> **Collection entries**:
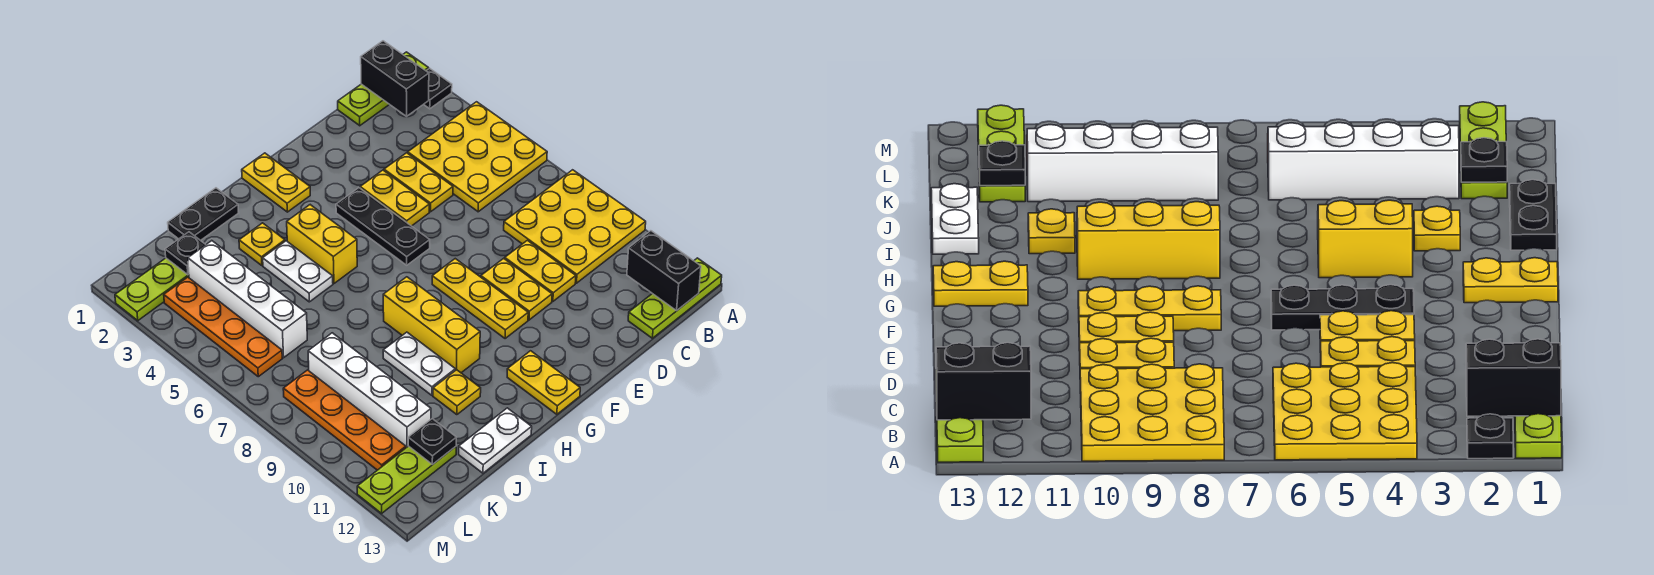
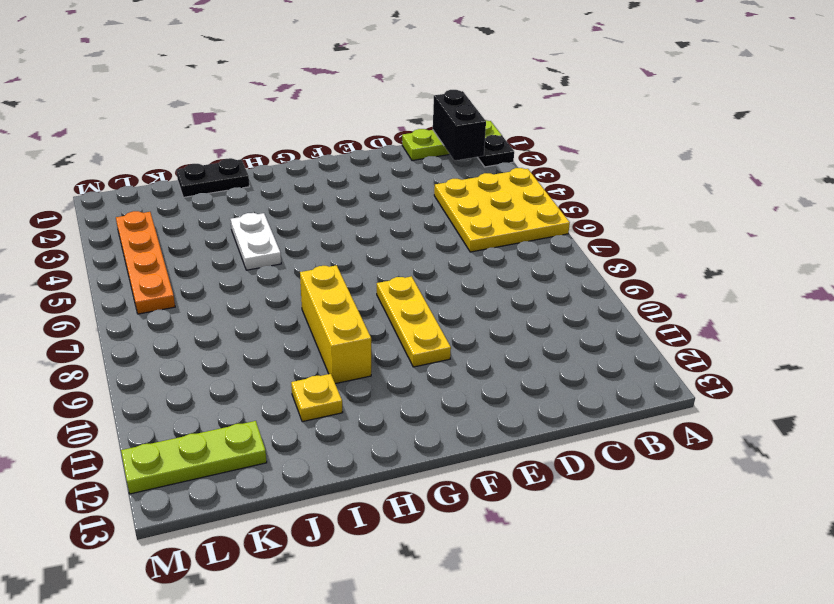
none -> yellow 3x3 plate [504,170,646,283]
none -> lime 1x3 plate [628,258,722,338]
none -> yellow 1x2 plate [384,153,453,212]
none -> yellow 1x2 plate [505,240,576,301]

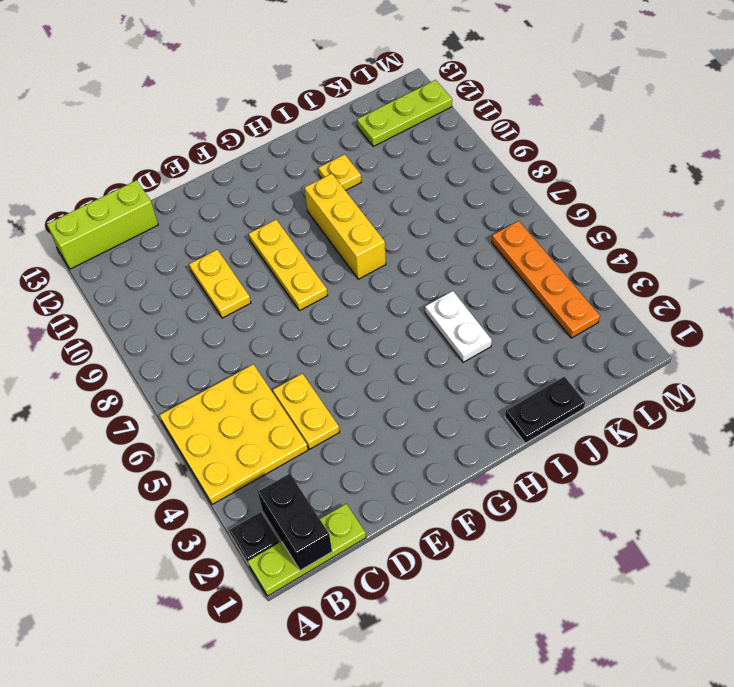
lime 1x3 brick [47,180,158,269] -> lime 1x3 plate [628,258,722,338]
none -> yellow 3x3 plate [504,170,646,283]
none -> yellow 1x2 plate [360,170,429,226]
none -> yellow 1x2 plate [481,258,552,320]
none -> black 1x3 plate [336,188,430,265]

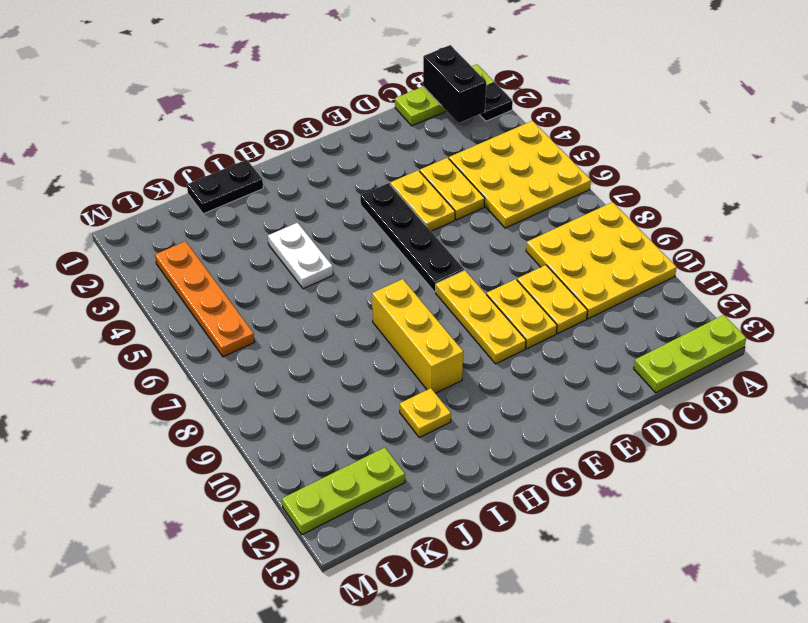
black 1x4 plate [360,183,464,292] -> black 1x3 plate [336,188,430,265]
none -> yellow 1x2 plate [242,153,310,212]
none -> yellow 1x2 plate [507,351,580,414]
none -> yellow 1x2 brick [287,205,357,283]
none -> yellow 1x1 plate [239,223,285,266]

> **The task**:
In the entries above, tally the lines that hold the string "yellow" and give only the count.

> **Answer**:
10